● **TASK STATEMENT**
Lines to return, exactly: from the line with "D105: LED orange" to the line with "R107: none -> 220 (N9, N25)" in the entries below, both included.

● **PROVIDED MATERIAL**
-=-=-

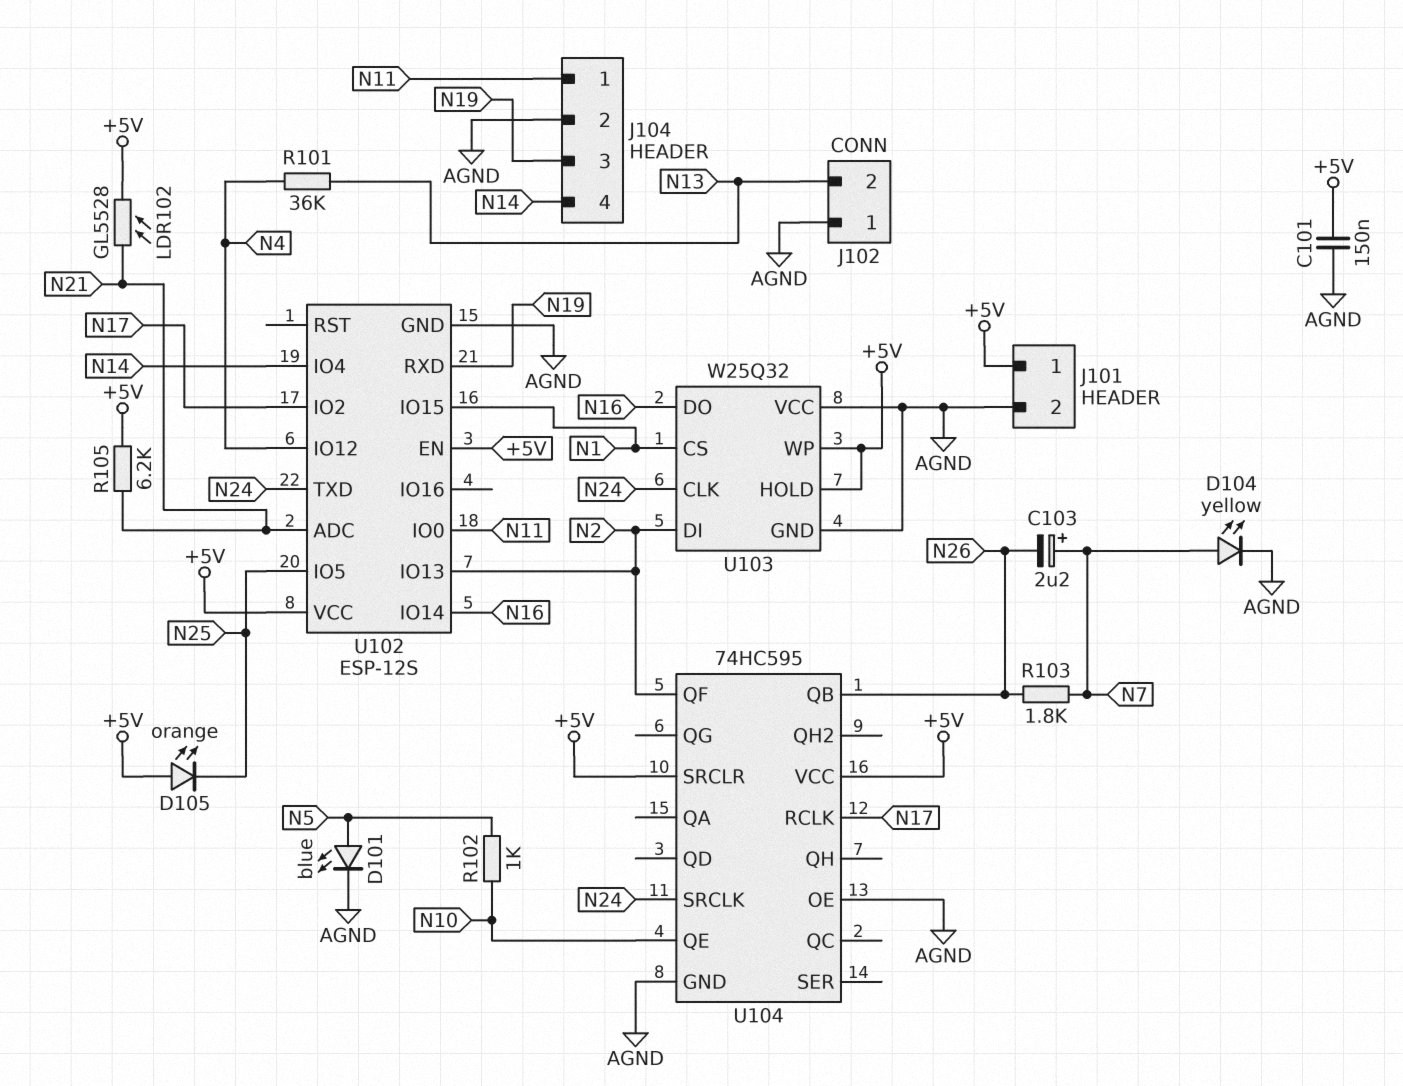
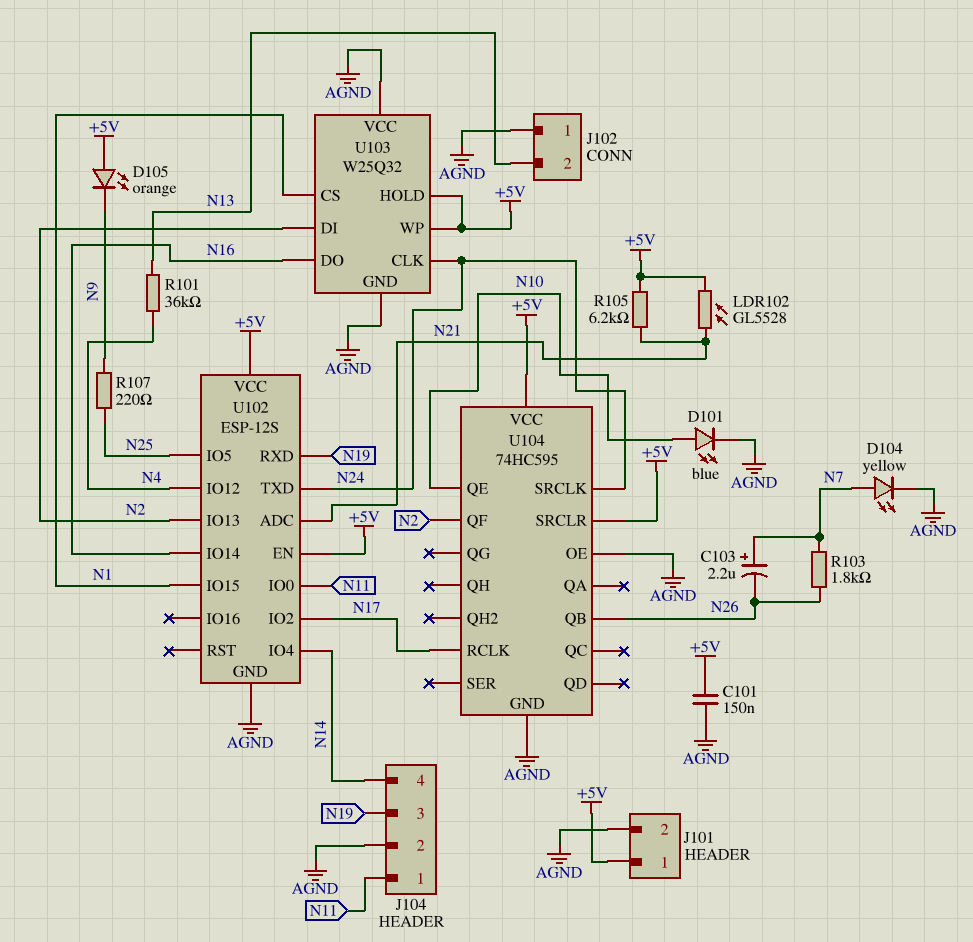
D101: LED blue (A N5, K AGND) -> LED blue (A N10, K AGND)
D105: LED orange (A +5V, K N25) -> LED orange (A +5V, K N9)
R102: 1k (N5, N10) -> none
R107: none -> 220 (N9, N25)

-=-=-

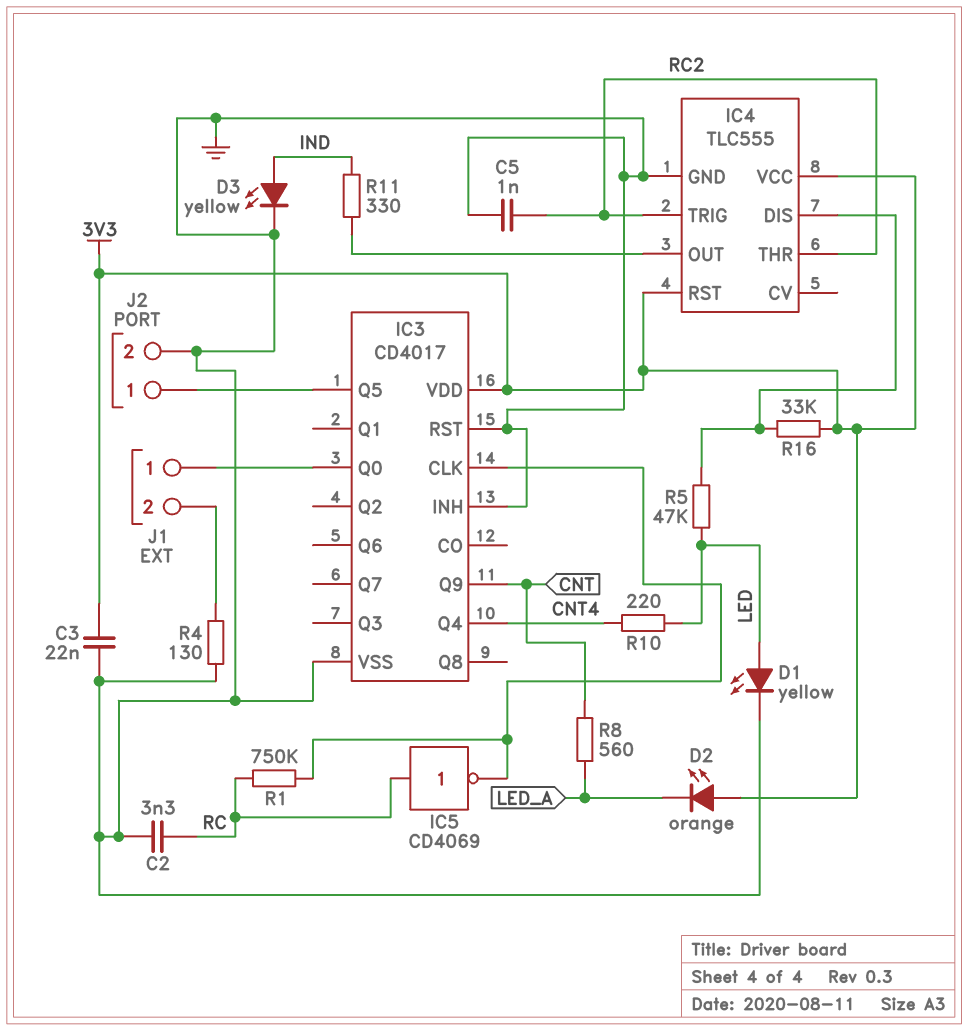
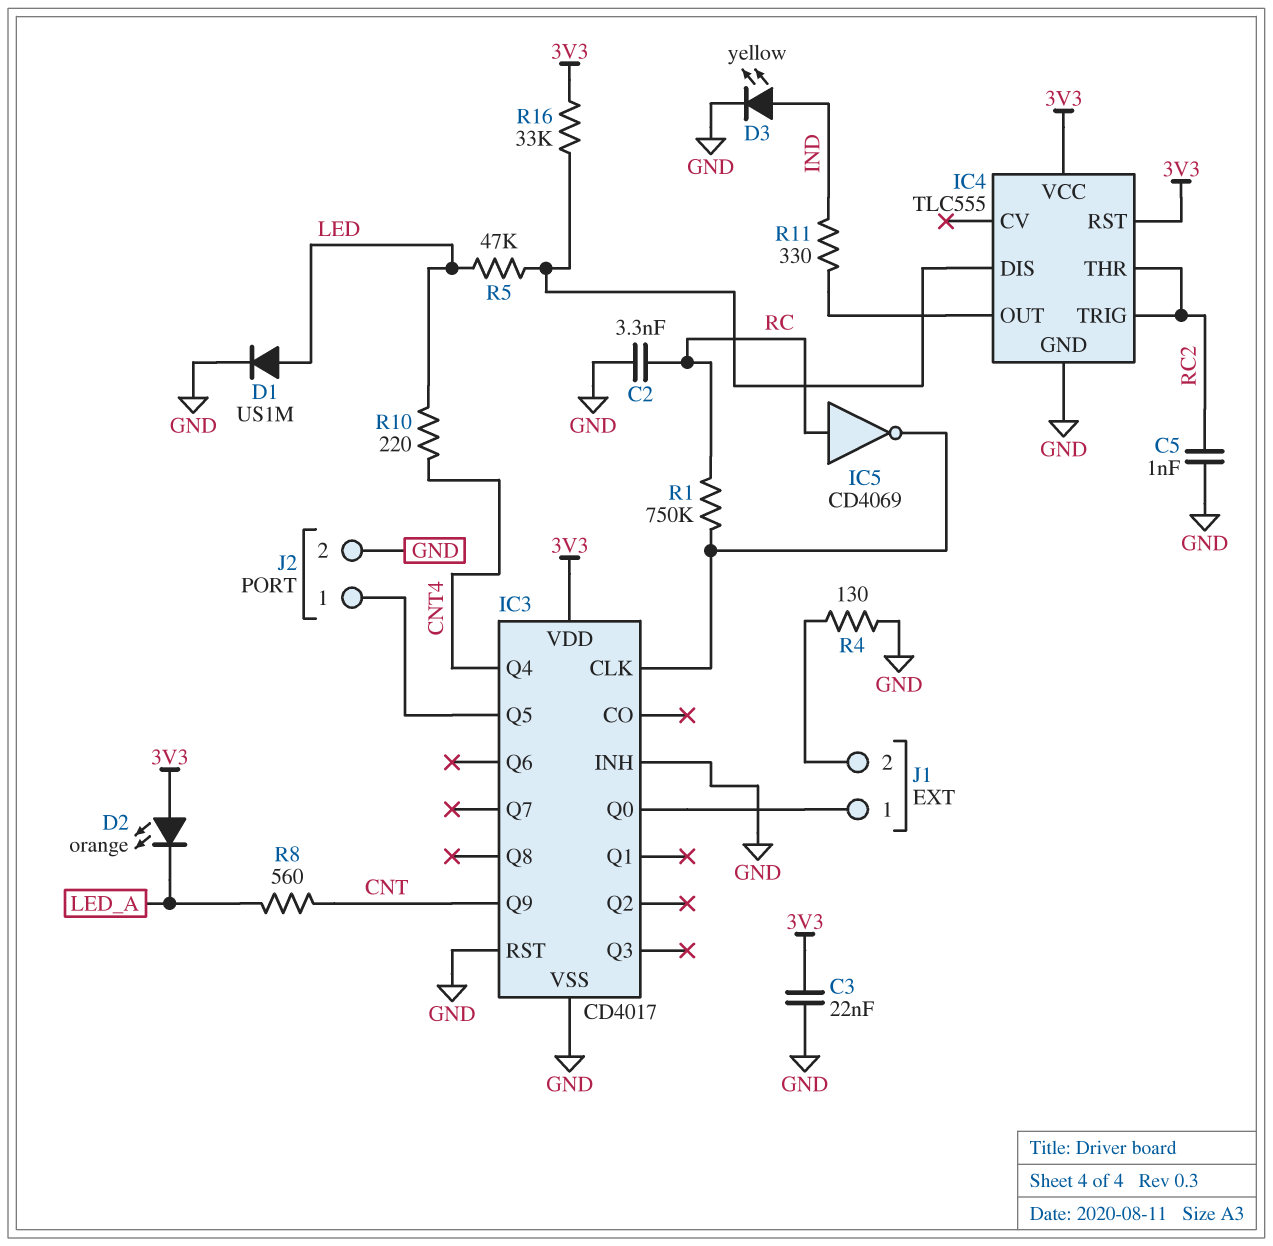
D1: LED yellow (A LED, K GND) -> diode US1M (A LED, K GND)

-=-=-

● **TASK RESPONSE**
D105: LED orange (A +5V, K N25) -> LED orange (A +5V, K N9)
R102: 1k (N5, N10) -> none
R107: none -> 220 (N9, N25)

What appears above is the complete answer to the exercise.